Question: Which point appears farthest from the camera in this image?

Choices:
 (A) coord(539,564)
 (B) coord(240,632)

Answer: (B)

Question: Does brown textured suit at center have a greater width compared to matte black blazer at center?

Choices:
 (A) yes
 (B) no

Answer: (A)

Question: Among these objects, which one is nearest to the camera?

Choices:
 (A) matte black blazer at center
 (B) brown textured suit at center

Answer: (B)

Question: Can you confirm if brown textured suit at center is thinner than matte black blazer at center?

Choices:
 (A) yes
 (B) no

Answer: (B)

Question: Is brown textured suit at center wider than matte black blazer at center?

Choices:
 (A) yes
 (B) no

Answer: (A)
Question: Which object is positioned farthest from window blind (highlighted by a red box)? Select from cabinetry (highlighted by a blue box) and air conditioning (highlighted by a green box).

— Your task —
Return the material above word for word, keeping every line as it appears.

— Task result —
Question: Which point appears farthest from the camera in this image?

Choices:
 (A) coord(539,564)
 (B) coord(240,632)

Answer: (B)

Question: Does brown textured suit at center have a greater width compared to matte black blazer at center?

Choices:
 (A) yes
 (B) no

Answer: (A)

Question: Among these objects, which one is nearest to the camera?

Choices:
 (A) matte black blazer at center
 (B) brown textured suit at center

Answer: (B)

Question: Can you confirm if brown textured suit at center is thinner than matte black blazer at center?

Choices:
 (A) yes
 (B) no

Answer: (B)

Question: Is brown textured suit at center wider than matte black blazer at center?

Choices:
 (A) yes
 (B) no

Answer: (A)
Question: Which object is positioned farthest from window blind (highlighted by a red box)? Select from cabinetry (highlighted by a blue box) and air conditioning (highlighted by a green box).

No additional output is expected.